# Coordinate-based object records
★ ★ ★
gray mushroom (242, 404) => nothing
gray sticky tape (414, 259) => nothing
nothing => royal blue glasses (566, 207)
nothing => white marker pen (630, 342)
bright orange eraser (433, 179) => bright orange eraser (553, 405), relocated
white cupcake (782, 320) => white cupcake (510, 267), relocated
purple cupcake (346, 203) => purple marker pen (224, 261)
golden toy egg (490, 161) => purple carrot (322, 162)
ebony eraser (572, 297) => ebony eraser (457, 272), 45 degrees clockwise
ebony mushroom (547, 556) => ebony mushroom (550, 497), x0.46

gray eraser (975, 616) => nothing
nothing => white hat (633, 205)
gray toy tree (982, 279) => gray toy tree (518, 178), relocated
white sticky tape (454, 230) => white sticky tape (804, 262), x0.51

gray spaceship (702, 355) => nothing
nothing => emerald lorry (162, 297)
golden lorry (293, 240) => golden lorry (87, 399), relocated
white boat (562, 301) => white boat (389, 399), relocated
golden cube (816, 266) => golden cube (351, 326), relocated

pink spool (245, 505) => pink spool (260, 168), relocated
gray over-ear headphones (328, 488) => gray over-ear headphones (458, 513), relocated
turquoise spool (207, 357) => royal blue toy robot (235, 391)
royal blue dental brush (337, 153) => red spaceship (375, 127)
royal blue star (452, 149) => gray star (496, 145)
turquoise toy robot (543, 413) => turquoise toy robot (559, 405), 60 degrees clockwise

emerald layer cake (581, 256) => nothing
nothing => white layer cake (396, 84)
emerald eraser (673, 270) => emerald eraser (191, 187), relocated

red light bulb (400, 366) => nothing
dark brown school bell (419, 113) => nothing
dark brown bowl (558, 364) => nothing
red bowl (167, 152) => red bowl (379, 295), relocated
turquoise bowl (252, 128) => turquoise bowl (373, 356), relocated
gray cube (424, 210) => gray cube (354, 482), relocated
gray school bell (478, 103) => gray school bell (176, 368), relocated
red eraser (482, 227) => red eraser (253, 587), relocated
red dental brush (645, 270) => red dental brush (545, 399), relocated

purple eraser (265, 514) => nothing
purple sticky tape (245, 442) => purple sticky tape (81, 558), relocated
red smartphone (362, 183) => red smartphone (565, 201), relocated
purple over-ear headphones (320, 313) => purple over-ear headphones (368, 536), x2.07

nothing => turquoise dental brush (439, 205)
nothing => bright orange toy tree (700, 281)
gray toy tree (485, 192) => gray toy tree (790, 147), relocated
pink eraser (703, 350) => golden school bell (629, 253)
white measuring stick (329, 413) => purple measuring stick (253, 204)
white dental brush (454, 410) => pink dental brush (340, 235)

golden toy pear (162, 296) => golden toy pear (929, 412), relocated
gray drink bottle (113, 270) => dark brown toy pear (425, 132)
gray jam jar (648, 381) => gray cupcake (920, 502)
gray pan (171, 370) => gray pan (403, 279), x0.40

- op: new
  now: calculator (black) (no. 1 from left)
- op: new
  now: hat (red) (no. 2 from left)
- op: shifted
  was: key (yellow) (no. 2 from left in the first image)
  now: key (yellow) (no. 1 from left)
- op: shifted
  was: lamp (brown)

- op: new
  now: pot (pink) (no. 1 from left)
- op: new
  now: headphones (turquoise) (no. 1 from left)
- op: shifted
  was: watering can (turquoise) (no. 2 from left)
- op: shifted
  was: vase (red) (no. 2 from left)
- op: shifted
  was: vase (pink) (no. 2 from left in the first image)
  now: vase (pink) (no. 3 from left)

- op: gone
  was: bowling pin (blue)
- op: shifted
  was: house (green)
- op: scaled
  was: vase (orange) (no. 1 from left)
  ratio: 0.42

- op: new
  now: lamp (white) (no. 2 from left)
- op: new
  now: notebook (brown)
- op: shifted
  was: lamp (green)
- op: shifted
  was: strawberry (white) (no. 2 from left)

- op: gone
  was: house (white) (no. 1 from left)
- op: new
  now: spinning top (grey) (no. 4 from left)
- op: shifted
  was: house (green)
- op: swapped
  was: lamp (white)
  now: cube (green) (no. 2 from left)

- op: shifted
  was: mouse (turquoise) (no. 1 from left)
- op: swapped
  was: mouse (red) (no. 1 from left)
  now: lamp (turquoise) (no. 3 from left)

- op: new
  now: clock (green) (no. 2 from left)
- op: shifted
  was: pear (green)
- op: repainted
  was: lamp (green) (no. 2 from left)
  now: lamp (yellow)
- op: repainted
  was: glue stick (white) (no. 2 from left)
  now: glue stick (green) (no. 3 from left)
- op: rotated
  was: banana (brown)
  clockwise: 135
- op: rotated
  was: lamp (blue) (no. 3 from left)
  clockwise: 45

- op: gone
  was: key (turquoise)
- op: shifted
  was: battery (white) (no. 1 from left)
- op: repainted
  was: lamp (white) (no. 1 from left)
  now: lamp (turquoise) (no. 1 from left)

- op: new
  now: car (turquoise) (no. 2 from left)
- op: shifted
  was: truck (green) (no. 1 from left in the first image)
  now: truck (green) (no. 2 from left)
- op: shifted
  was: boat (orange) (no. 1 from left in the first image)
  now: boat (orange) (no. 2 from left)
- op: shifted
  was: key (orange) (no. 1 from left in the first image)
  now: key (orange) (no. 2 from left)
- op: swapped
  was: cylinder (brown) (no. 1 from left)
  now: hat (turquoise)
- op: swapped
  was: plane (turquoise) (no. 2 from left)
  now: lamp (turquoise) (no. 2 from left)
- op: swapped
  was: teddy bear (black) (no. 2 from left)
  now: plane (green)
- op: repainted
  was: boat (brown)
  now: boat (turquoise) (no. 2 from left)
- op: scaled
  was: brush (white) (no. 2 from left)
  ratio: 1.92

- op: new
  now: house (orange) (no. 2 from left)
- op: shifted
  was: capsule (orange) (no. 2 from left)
★ ★ ★
# WORK TO COMPLETE
Count lines above containing "marker" and report only the total.

# SOLUTION
2